::: SOURCE DATA :::
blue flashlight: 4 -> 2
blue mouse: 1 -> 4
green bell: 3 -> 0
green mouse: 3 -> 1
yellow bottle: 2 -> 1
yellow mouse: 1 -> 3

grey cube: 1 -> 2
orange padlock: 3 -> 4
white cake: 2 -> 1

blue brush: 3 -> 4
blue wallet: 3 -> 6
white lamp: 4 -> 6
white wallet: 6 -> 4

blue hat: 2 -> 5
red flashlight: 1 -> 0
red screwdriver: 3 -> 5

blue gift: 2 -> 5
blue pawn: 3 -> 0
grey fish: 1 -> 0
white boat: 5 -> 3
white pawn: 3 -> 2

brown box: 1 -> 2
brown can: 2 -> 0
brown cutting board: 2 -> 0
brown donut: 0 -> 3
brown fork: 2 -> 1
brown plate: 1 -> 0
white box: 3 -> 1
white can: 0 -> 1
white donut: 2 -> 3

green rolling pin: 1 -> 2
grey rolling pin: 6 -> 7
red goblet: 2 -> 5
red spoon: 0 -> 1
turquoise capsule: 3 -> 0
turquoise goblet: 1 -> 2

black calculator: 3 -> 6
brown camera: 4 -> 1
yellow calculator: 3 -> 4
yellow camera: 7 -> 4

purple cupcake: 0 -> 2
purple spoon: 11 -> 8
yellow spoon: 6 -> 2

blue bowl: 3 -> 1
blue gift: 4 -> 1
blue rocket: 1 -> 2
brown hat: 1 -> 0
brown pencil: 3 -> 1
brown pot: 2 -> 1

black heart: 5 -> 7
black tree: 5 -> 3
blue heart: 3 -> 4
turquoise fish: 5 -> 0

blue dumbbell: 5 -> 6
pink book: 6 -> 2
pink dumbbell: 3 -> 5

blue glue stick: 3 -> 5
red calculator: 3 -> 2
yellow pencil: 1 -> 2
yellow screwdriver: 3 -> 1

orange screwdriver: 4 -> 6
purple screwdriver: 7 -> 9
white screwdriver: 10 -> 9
:::
YOUR TASK:
Return all data verbatim.

RESPONSE BOX:
blue flashlight: 4 -> 2
blue mouse: 1 -> 4
green bell: 3 -> 0
green mouse: 3 -> 1
yellow bottle: 2 -> 1
yellow mouse: 1 -> 3

grey cube: 1 -> 2
orange padlock: 3 -> 4
white cake: 2 -> 1

blue brush: 3 -> 4
blue wallet: 3 -> 6
white lamp: 4 -> 6
white wallet: 6 -> 4

blue hat: 2 -> 5
red flashlight: 1 -> 0
red screwdriver: 3 -> 5

blue gift: 2 -> 5
blue pawn: 3 -> 0
grey fish: 1 -> 0
white boat: 5 -> 3
white pawn: 3 -> 2

brown box: 1 -> 2
brown can: 2 -> 0
brown cutting board: 2 -> 0
brown donut: 0 -> 3
brown fork: 2 -> 1
brown plate: 1 -> 0
white box: 3 -> 1
white can: 0 -> 1
white donut: 2 -> 3

green rolling pin: 1 -> 2
grey rolling pin: 6 -> 7
red goblet: 2 -> 5
red spoon: 0 -> 1
turquoise capsule: 3 -> 0
turquoise goblet: 1 -> 2

black calculator: 3 -> 6
brown camera: 4 -> 1
yellow calculator: 3 -> 4
yellow camera: 7 -> 4

purple cupcake: 0 -> 2
purple spoon: 11 -> 8
yellow spoon: 6 -> 2

blue bowl: 3 -> 1
blue gift: 4 -> 1
blue rocket: 1 -> 2
brown hat: 1 -> 0
brown pencil: 3 -> 1
brown pot: 2 -> 1

black heart: 5 -> 7
black tree: 5 -> 3
blue heart: 3 -> 4
turquoise fish: 5 -> 0

blue dumbbell: 5 -> 6
pink book: 6 -> 2
pink dumbbell: 3 -> 5

blue glue stick: 3 -> 5
red calculator: 3 -> 2
yellow pencil: 1 -> 2
yellow screwdriver: 3 -> 1

orange screwdriver: 4 -> 6
purple screwdriver: 7 -> 9
white screwdriver: 10 -> 9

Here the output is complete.